**WORK TO BE COMPLETED:** Only the text is wanted; write out each record below exactly and exclude all pictures.

SOURCE INFORMATION START

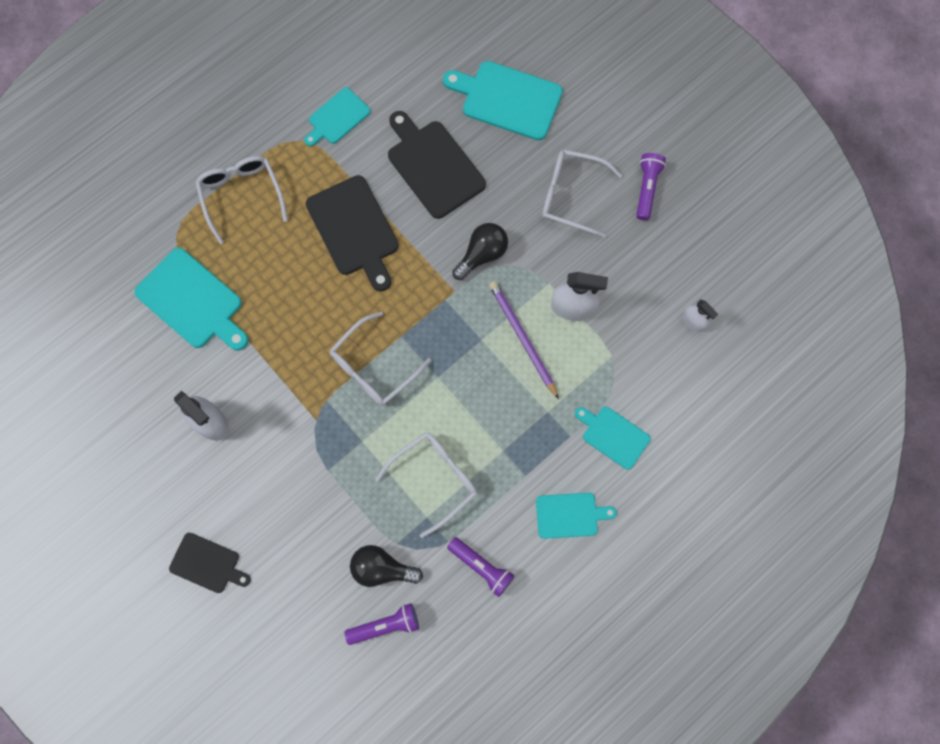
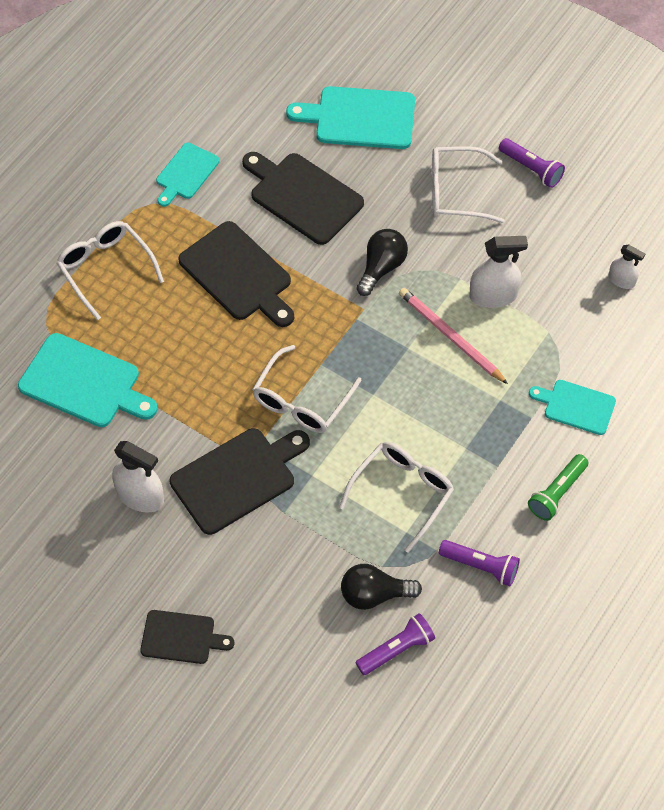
camera: 15 degrees left, 15 degrees down
purple pencil [489,281,559,399] -> pink pencil [399,288,508,384]
turquoise cutting board [536,493,617,539] -> green flashlight [528,454,589,521]
purple flashlight [636,153,666,220] -> purple flashlight turned 135 degrees clockwise [499,138,565,188]
none -> black cutting board [170,428,310,535]

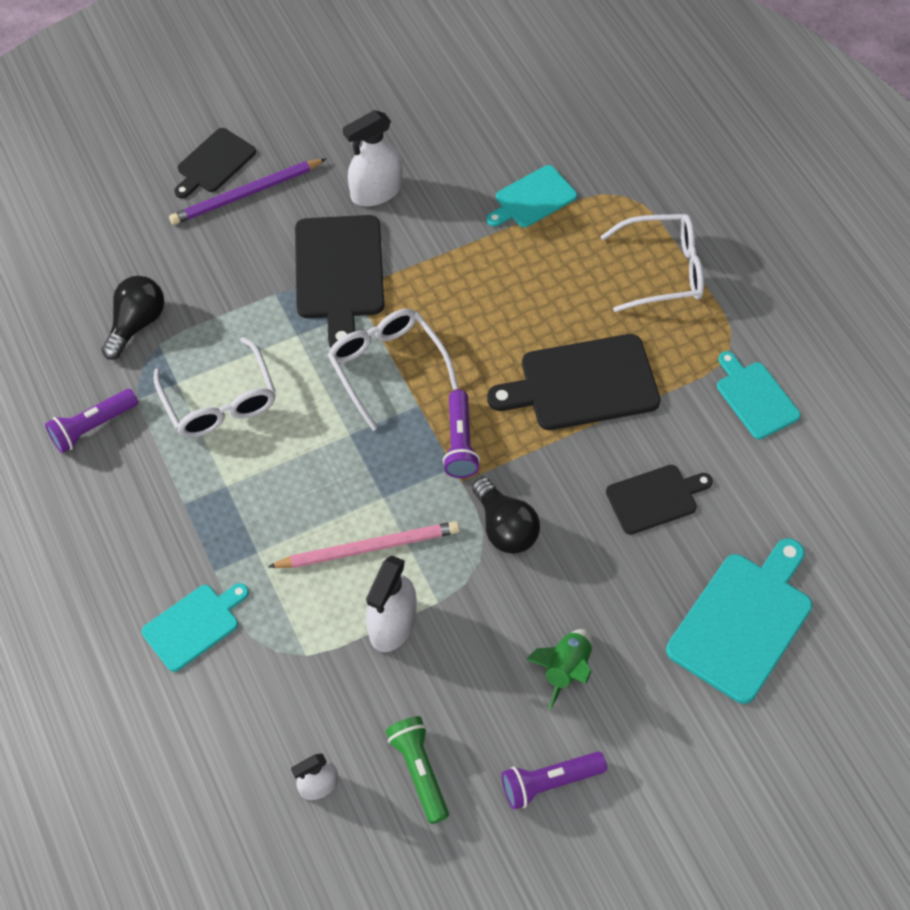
camera: 120 degrees right, 0 degrees up
turquoise cutting board [18,333,158,427] -> turquoise cutting board [487,165,577,227], size x0.60
black cutting board [242,152,364,245] -> black cutting board [606,465,713,535], size x0.60
purple flashlight [356,613,435,675] -> purple flashlight moved to [443,390,480,478]
white glasses [432,146,504,223] -> green rocket [526,629,592,710]
green flashlight [528,454,589,521] -> green flashlight moved to [386,716,449,824]
none -> purple pencil [169,159,326,225]

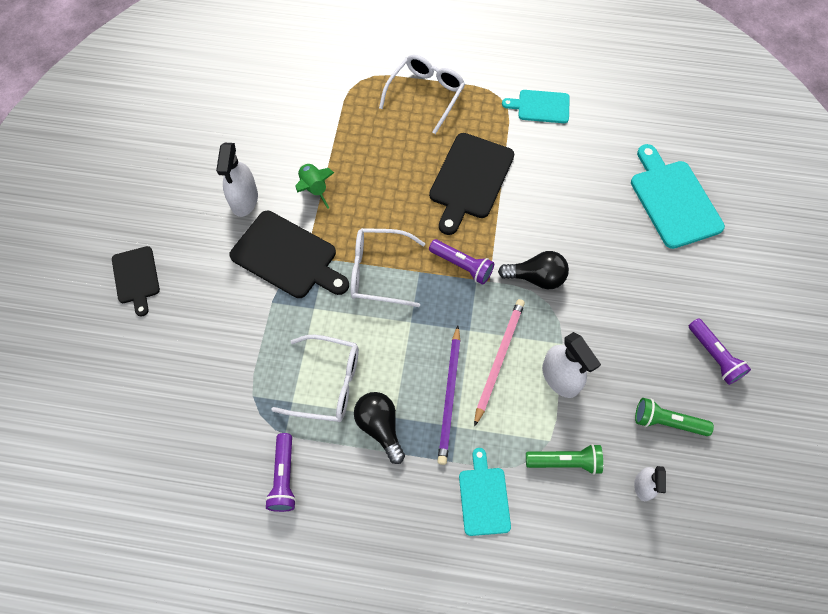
camera: 55 degrees left, 5 degrees up
black light bulb [101,276,164,360] -> black light bulb moved to [354,392,405,464]
purple pencil [169,159,326,225] -> purple pencil moved to [437,326,460,465]
turquoise cutting board [487,165,577,227] -> none
purple flashlight [501,751,607,809] -> purple flashlight turned 45 degrees counterclockwise [689,318,751,385]
green rocket [526,629,592,710] -> green rocket moved to [295,163,334,209]
black cutting board [606,465,713,535] -> none
none -> green flashlight [526,444,603,475]

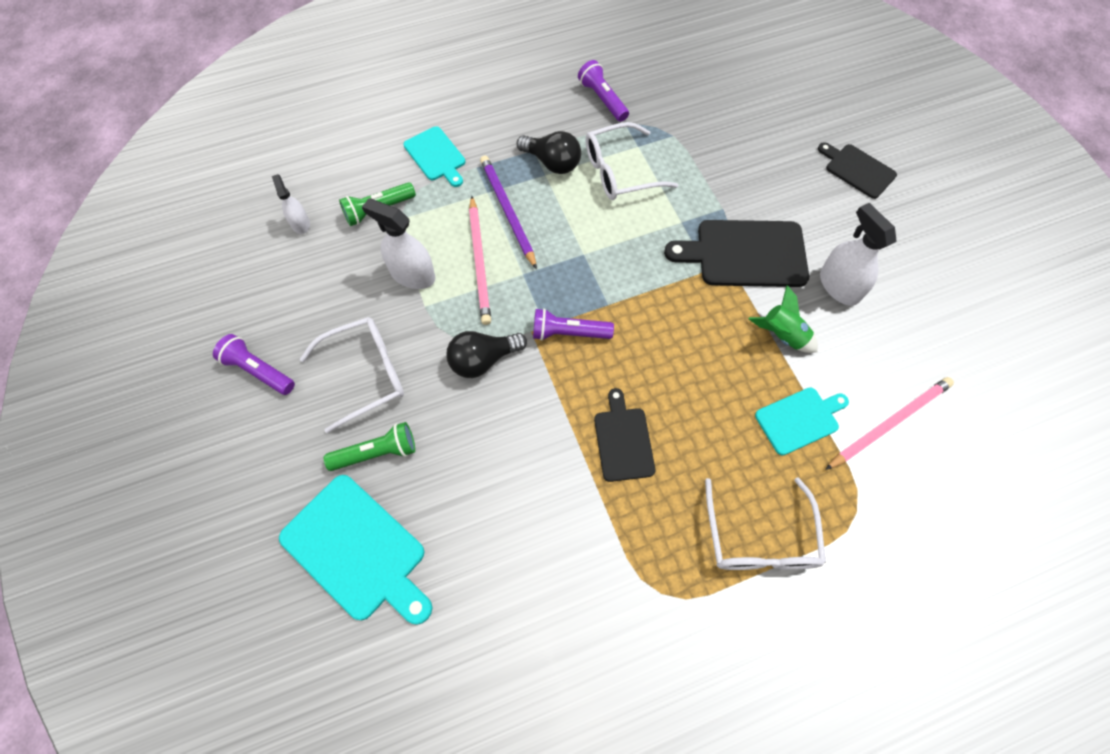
camera: 150 degrees right, 0 degrees up
white glasses [351,228,426,307] -> white glasses moved to [300,317,404,433]
black cutting board [429,133,514,235] -> black cutting board [594,388,655,482], size x0.60
turquoise cutting board [502,90,570,123] -> turquoise cutting board moved to [755,388,849,455]
green flashlight [635,398,714,436] -> green flashlight moved to [324,422,415,471]
none -> pink pencil [825,377,954,470]

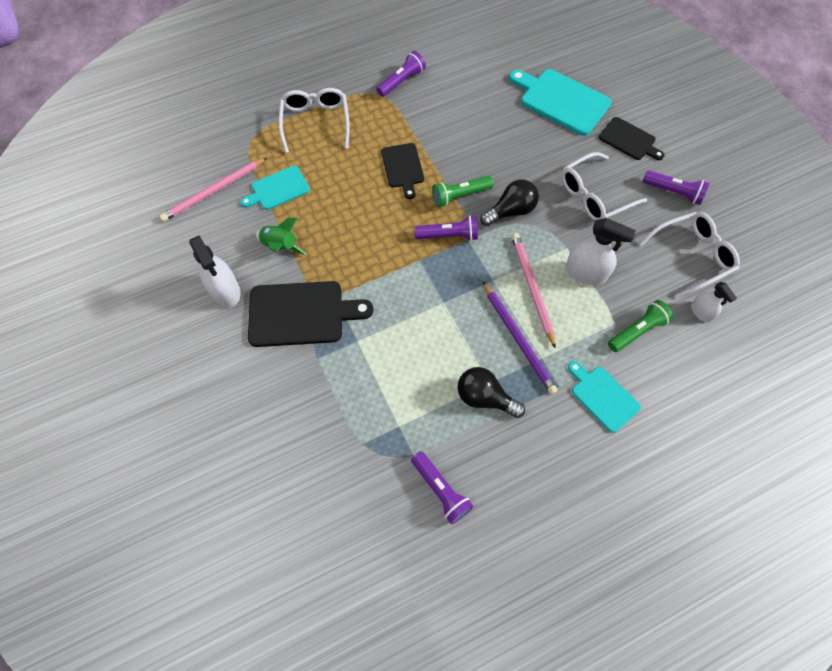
camera: 175 degrees right, 0 degrees up
green flashlight [324,422,415,471] -> green flashlight moved to [432,176,494,207]
white glasses [585,122,678,200] -> white glasses moved to [639,211,740,298]
black cutting board [818,142,897,199] -> black cutting board moved to [599,117,665,160]
none -> purple flashlight [376,51,426,97]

SOURCE INFORMATION END

**ANSWER BOX:**
camera: 15 degrees left, 15 degrees down
purple pencil [489,281,559,399] -> pink pencil [399,288,508,384]
turquoise cutting board [536,493,617,539] -> green flashlight [528,454,589,521]
purple flashlight [636,153,666,220] -> purple flashlight turned 135 degrees clockwise [499,138,565,188]
none -> black cutting board [170,428,310,535]

camera: 120 degrees right, 0 degrees up
turquoise cutting board [18,333,158,427] -> turquoise cutting board [487,165,577,227], size x0.60
black cutting board [242,152,364,245] -> black cutting board [606,465,713,535], size x0.60
purple flashlight [356,613,435,675] -> purple flashlight moved to [443,390,480,478]
white glasses [432,146,504,223] -> green rocket [526,629,592,710]
green flashlight [528,454,589,521] -> green flashlight moved to [386,716,449,824]
none -> purple pencil [169,159,326,225]

camera: 55 degrees left, 5 degrees up
black light bulb [101,276,164,360] -> black light bulb moved to [354,392,405,464]
purple pencil [169,159,326,225] -> purple pencil moved to [437,326,460,465]
turquoise cutting board [487,165,577,227] -> none
purple flashlight [501,751,607,809] -> purple flashlight turned 45 degrees counterclockwise [689,318,751,385]
green rocket [526,629,592,710] -> green rocket moved to [295,163,334,209]
black cutting board [606,465,713,535] -> none
none -> green flashlight [526,444,603,475]

camera: 150 degrees right, 0 degrees up
white glasses [351,228,426,307] -> white glasses moved to [300,317,404,433]
black cutting board [429,133,514,235] -> black cutting board [594,388,655,482], size x0.60
turquoise cutting board [502,90,570,123] -> turquoise cutting board moved to [755,388,849,455]
green flashlight [635,398,714,436] -> green flashlight moved to [324,422,415,471]
none -> pink pencil [825,377,954,470]

camera: 175 degrees right, 0 degrees up
green flashlight [324,422,415,471] -> green flashlight moved to [432,176,494,207]
white glasses [585,122,678,200] -> white glasses moved to [639,211,740,298]
black cutting board [818,142,897,199] -> black cutting board moved to [599,117,665,160]
none -> purple flashlight [376,51,426,97]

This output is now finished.